WHAT THE TASK REQUIRES ▸
When you repeat the records, keep every word exact and drop each picture.
•••
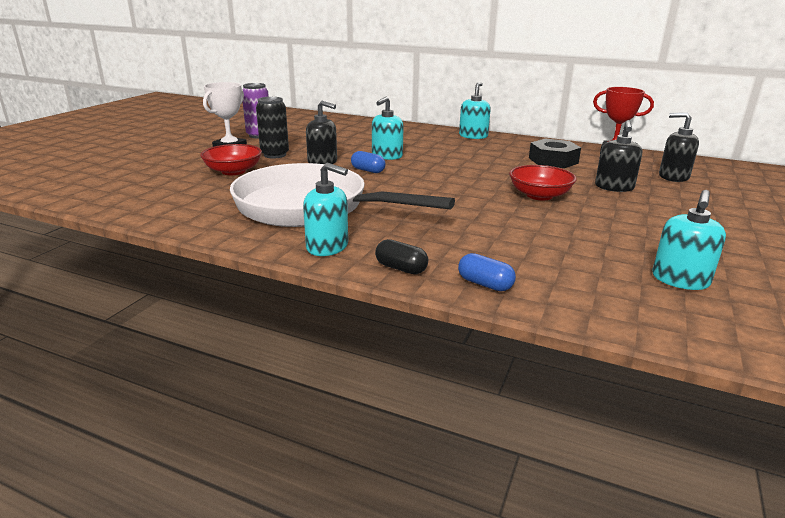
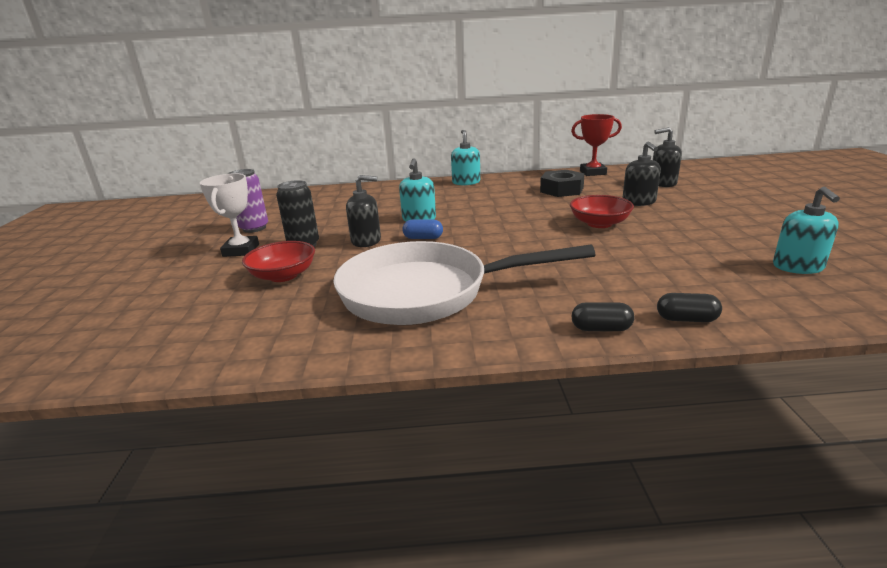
camera: 25 degrees left, 0 degrees up
(327, 247) = (505, 330): turquoise soap dispenser -> none
(485, 284) = (686, 319): blue capsule -> black capsule

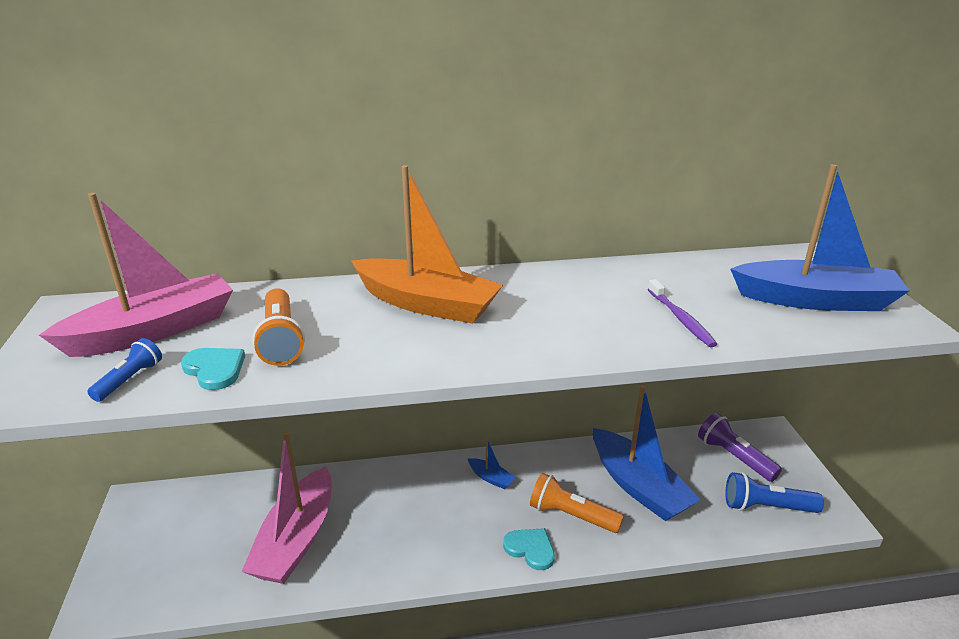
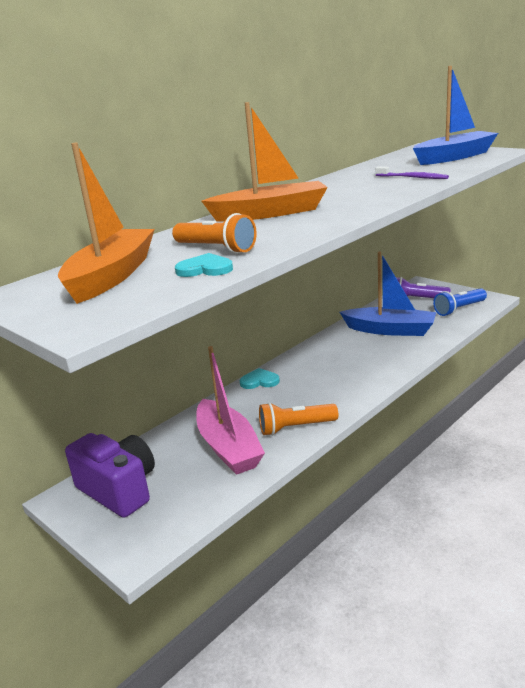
camera: 35 degrees left, 5 degrees down
(130, 379) = (156, 291): blue flashlight -> none
(154, 331) = (112, 276): pink boat -> orange boat
(173, 523) = (119, 490): none -> purple camera
(491, 478) = (306, 364): blue boat -> none
(530, 549) = (375, 378): turquoise heart -> turquoise heart (259, 381)
(571, 515) = (374, 356): orange flashlight -> orange flashlight (295, 428)

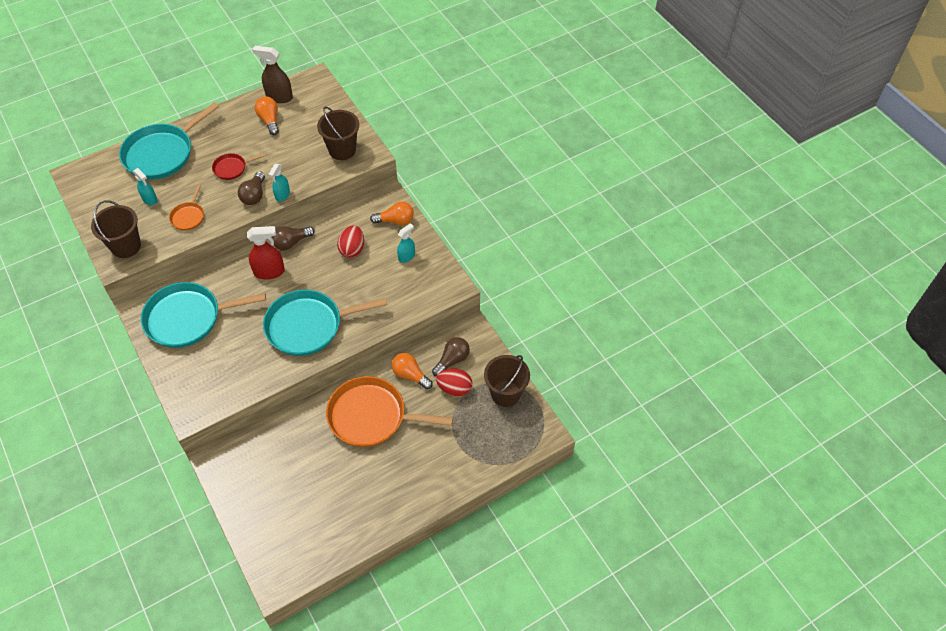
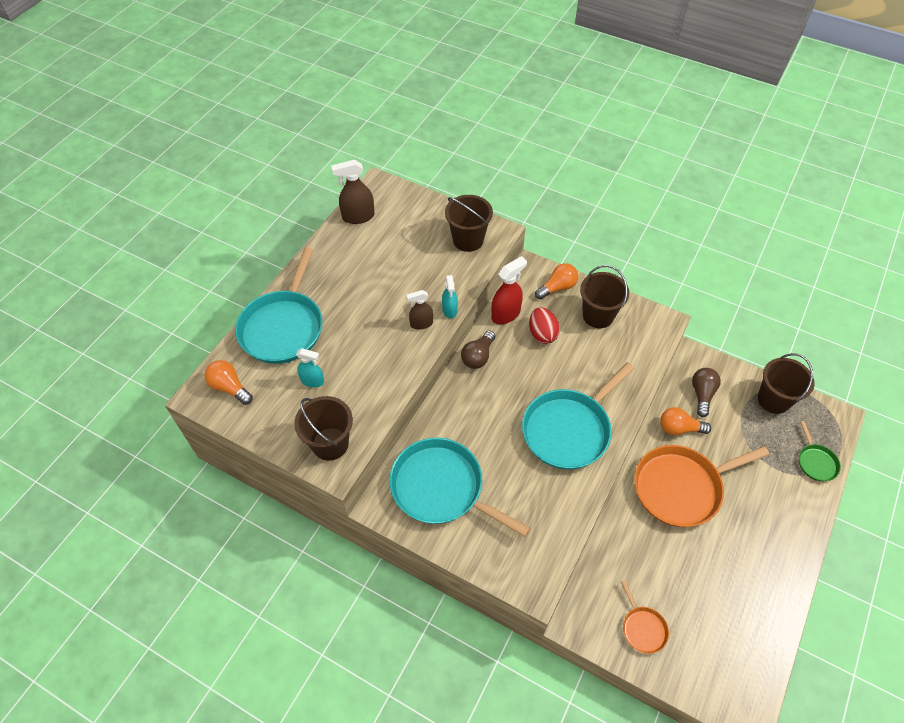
camera: 30 degrees left, 0 degrees up
(187, 318) = (441, 488): turquoise pan -> turquoise pan turned 75 degrees clockwise
(188, 217) = (371, 378): orange pan -> orange pan (643, 628)
(232, 168) = (373, 308): red pan -> none
(254, 195) = (421, 324): brown light bulb -> brown spray bottle
(269, 120) = (369, 243): orange light bulb -> orange light bulb (229, 387)
(269, 272) = (482, 396): red spray bottle -> red spray bottle (506, 314)
(406, 256) = (598, 315): turquoise spray bottle -> brown bucket
(454, 388) = (728, 419): red egg -> none
(493, 455) = (816, 462): none -> green pan

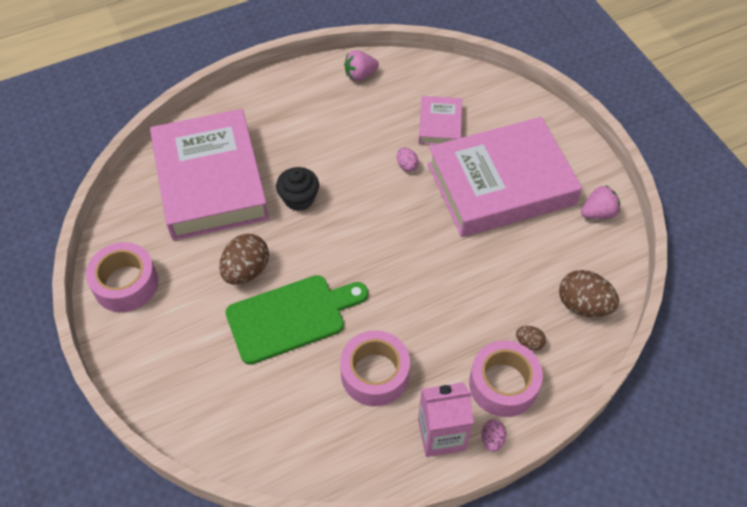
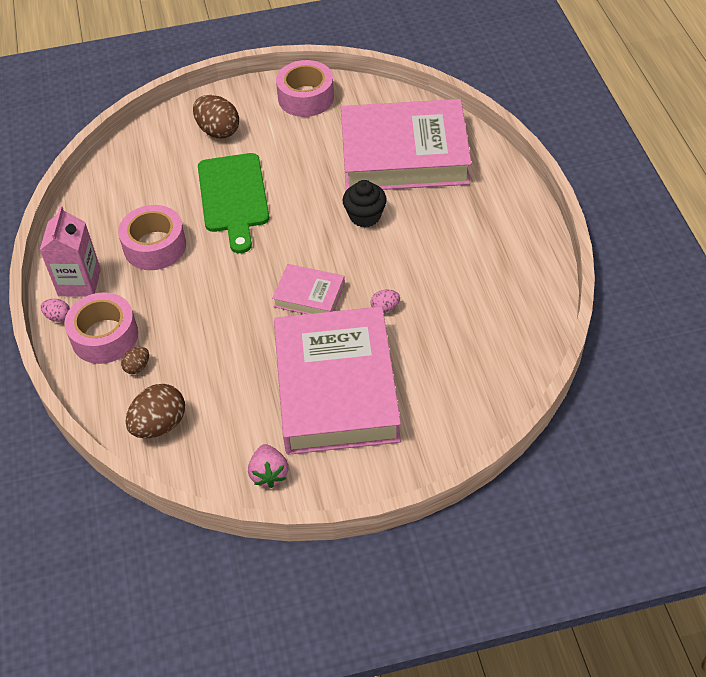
camera: 105 degrees right, 5 degrees down
(246, 270) = (293, 172): brown egg -> brown egg (218, 131)
(360, 75) = (530, 287): pink strawberry -> none
(440, 125) = (437, 348): pink book -> pink book (309, 295)

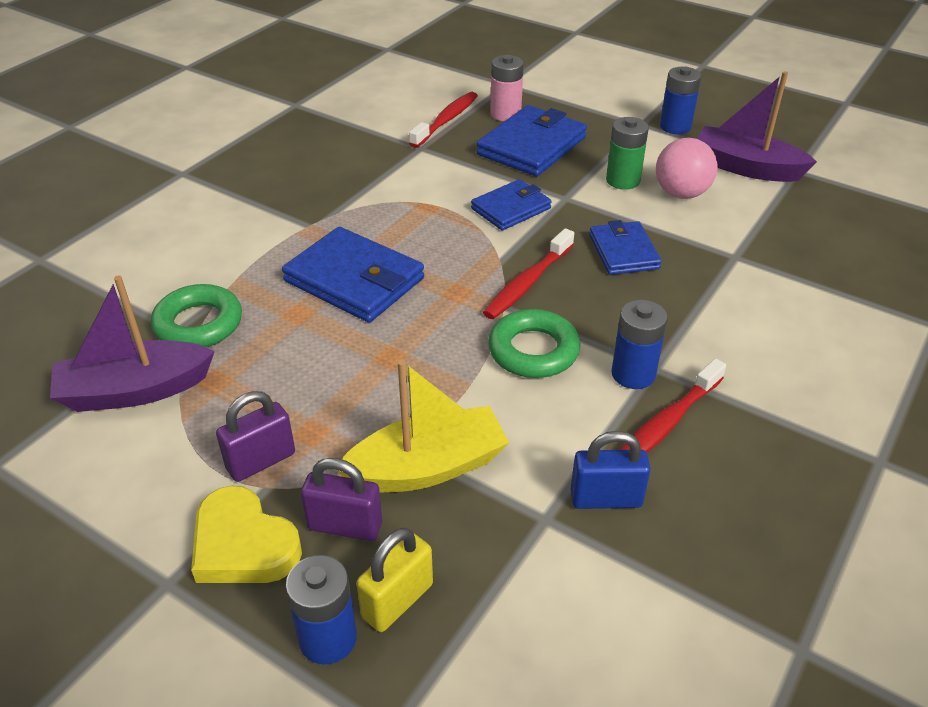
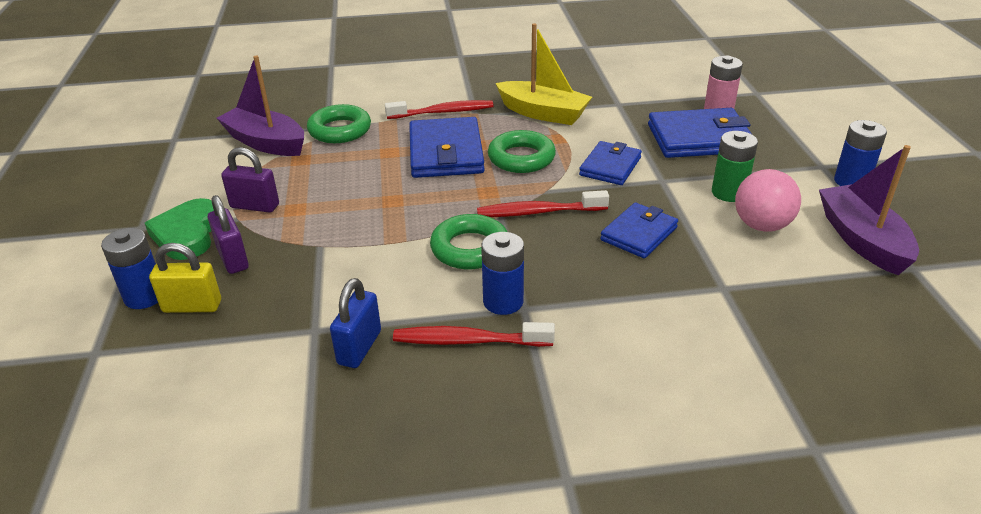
camera: 50 degrees right, 5 degrees down
(243, 544) = (188, 234): yellow heart -> green heart
(427, 467) = (310, 262): yellow boat -> yellow boat (543, 113)
(429, 244) = (521, 158): none -> green ring
(446, 120) = (666, 96): red toothbrush -> red toothbrush (443, 112)
(511, 208) = (610, 166): blue wallet -> blue wallet turned 75 degrees counterclockwise
(606, 499) = (359, 347): blue padlock -> blue padlock turned 60 degrees clockwise

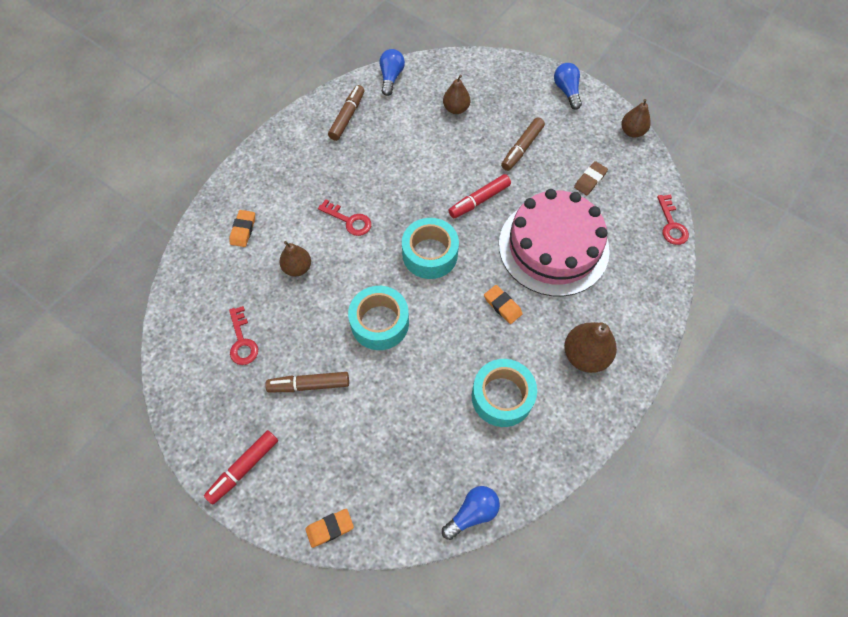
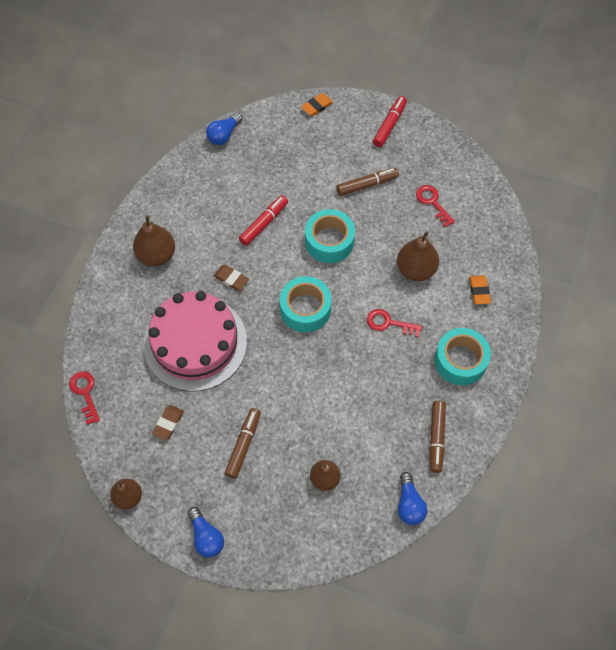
camera: 165 degrees right, 0 degrees up
(297, 268) = (416, 269): brown pear -> brown pear, size x1.51
(479, 200) = (273, 374): red marker -> red marker (263, 223)
(502, 306) = (231, 279): orange eraser -> brown eraser
(502, 397) = (218, 210): turquoise tape -> turquoise tape (460, 361)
•••
RESPONSE TO THIS EXERCISE ▸
camera: 25 degrees left, 0 degrees up
(327, 247) = (505, 330): turquoise soap dispenser -> none
(485, 284) = (686, 319): blue capsule -> black capsule

camera: 35 degrees left, 5 degrees down
(130, 379) = (156, 291): blue flashlight -> none
(154, 331) = (112, 276): pink boat -> orange boat
(173, 523) = (119, 490): none -> purple camera
(491, 478) = (306, 364): blue boat -> none
(530, 549) = (375, 378): turquoise heart -> turquoise heart (259, 381)
(571, 515) = (374, 356): orange flashlight -> orange flashlight (295, 428)

camera: 30 degrees left, 0 degrees up
(187, 318) = (441, 488): turquoise pan -> turquoise pan turned 75 degrees clockwise
(188, 217) = (371, 378): orange pan -> orange pan (643, 628)
(232, 168) = (373, 308): red pan -> none
(254, 195) = (421, 324): brown light bulb -> brown spray bottle
(269, 120) = (369, 243): orange light bulb -> orange light bulb (229, 387)
(269, 272) = (482, 396): red spray bottle -> red spray bottle (506, 314)
(406, 256) = (598, 315): turquoise spray bottle -> brown bucket
(454, 388) = (728, 419): red egg -> none
(493, 455) = (816, 462): none -> green pan

camera: 105 degrees right, 5 degrees down
(246, 270) = (293, 172): brown egg -> brown egg (218, 131)
(360, 75) = (530, 287): pink strawberry -> none
(440, 125) = (437, 348): pink book -> pink book (309, 295)

camera: 50 degrees right, 5 degrees down
(243, 544) = (188, 234): yellow heart -> green heart
(427, 467) = (310, 262): yellow boat -> yellow boat (543, 113)
(429, 244) = (521, 158): none -> green ring
(446, 120) = (666, 96): red toothbrush -> red toothbrush (443, 112)
(511, 208) = (610, 166): blue wallet -> blue wallet turned 75 degrees counterclockwise
(606, 499) = (359, 347): blue padlock -> blue padlock turned 60 degrees clockwise

camera: 165 degrees right, 0 degrees up
(297, 268) = (416, 269): brown pear -> brown pear, size x1.51
(479, 200) = (273, 374): red marker -> red marker (263, 223)
(502, 306) = (231, 279): orange eraser -> brown eraser
(502, 397) = (218, 210): turquoise tape -> turquoise tape (460, 361)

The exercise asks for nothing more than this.